◆ **Material provided**
=== Section Start ===
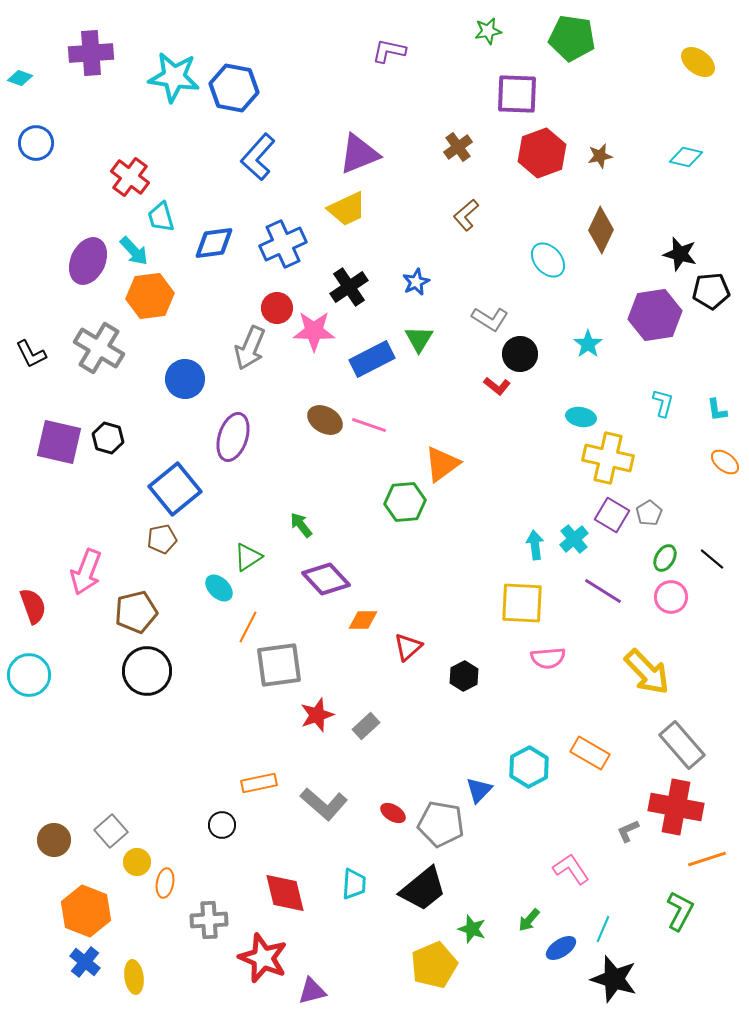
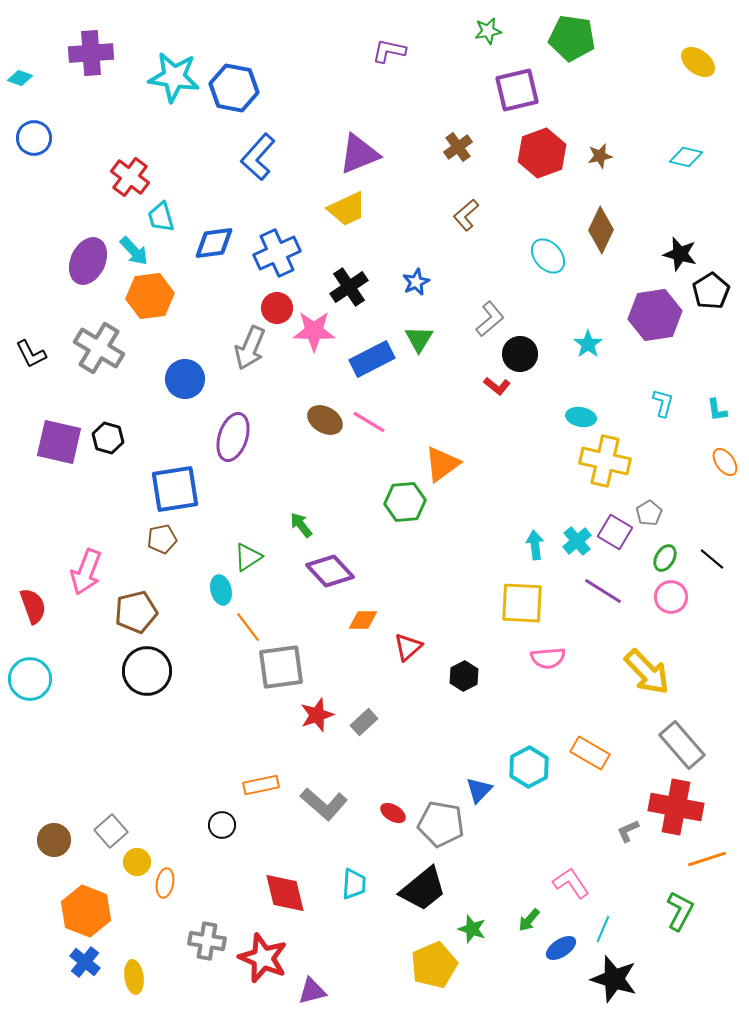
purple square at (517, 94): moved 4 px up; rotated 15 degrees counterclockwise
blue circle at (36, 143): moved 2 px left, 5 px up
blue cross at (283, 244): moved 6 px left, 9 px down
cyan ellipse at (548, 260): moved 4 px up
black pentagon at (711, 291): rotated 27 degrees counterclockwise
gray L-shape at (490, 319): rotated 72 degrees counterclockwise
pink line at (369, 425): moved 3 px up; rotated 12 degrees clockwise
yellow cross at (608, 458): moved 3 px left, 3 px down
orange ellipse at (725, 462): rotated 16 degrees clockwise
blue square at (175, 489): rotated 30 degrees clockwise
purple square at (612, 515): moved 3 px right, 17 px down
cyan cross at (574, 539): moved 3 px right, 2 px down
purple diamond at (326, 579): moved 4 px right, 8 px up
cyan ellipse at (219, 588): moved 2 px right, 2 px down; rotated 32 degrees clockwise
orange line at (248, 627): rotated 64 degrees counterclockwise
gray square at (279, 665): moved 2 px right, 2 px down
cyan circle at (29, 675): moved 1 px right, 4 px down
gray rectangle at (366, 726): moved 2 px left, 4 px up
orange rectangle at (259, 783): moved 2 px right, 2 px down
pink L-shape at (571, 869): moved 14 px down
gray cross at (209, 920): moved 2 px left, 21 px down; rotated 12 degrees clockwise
=== Section End ===
=== Section Start ===
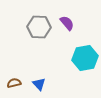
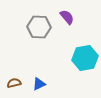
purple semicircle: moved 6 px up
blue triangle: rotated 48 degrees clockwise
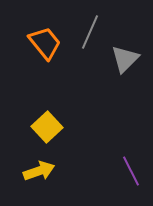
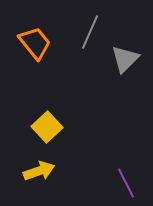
=== Section End ===
=== Section Start ===
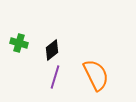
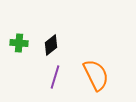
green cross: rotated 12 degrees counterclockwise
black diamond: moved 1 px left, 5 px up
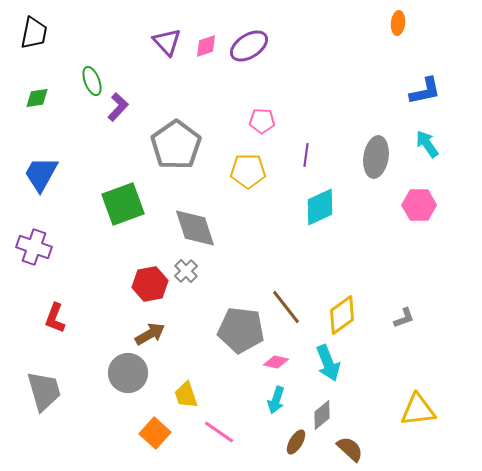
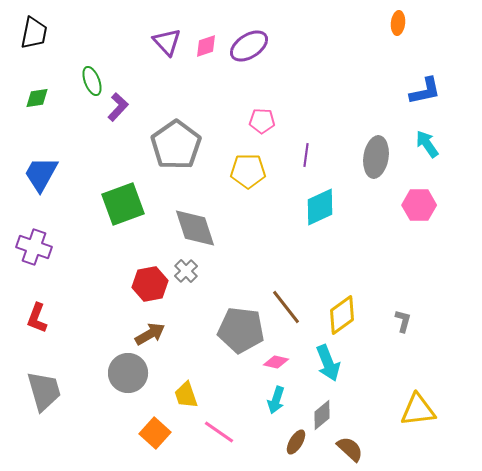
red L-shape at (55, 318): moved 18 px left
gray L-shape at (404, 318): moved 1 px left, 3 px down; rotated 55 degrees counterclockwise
=== Section End ===
◆ **Work to complete**
For the material above, reproduce exactly the lines from the line with "purple square at (517, 94): moved" to the line with "gray cross at", inclusive, and exclude all others.

◆ **Result**
purple square at (517, 94): moved 4 px up; rotated 15 degrees counterclockwise
blue circle at (36, 143): moved 2 px left, 5 px up
blue cross at (283, 244): moved 6 px left, 9 px down
cyan ellipse at (548, 260): moved 4 px up
black pentagon at (711, 291): rotated 27 degrees counterclockwise
gray L-shape at (490, 319): rotated 72 degrees counterclockwise
pink line at (369, 425): moved 3 px up; rotated 12 degrees clockwise
yellow cross at (608, 458): moved 3 px left, 3 px down
orange ellipse at (725, 462): rotated 16 degrees clockwise
blue square at (175, 489): rotated 30 degrees clockwise
purple square at (612, 515): moved 3 px right, 17 px down
cyan cross at (574, 539): moved 3 px right, 2 px down
purple diamond at (326, 579): moved 4 px right, 8 px up
cyan ellipse at (219, 588): moved 2 px right, 2 px down; rotated 32 degrees clockwise
orange line at (248, 627): rotated 64 degrees counterclockwise
gray square at (279, 665): moved 2 px right, 2 px down
cyan circle at (29, 675): moved 1 px right, 4 px down
gray rectangle at (366, 726): moved 2 px left, 4 px up
orange rectangle at (259, 783): moved 2 px right, 2 px down
pink L-shape at (571, 869): moved 14 px down
gray cross at (209, 920): moved 2 px left, 21 px down; rotated 12 degrees clockwise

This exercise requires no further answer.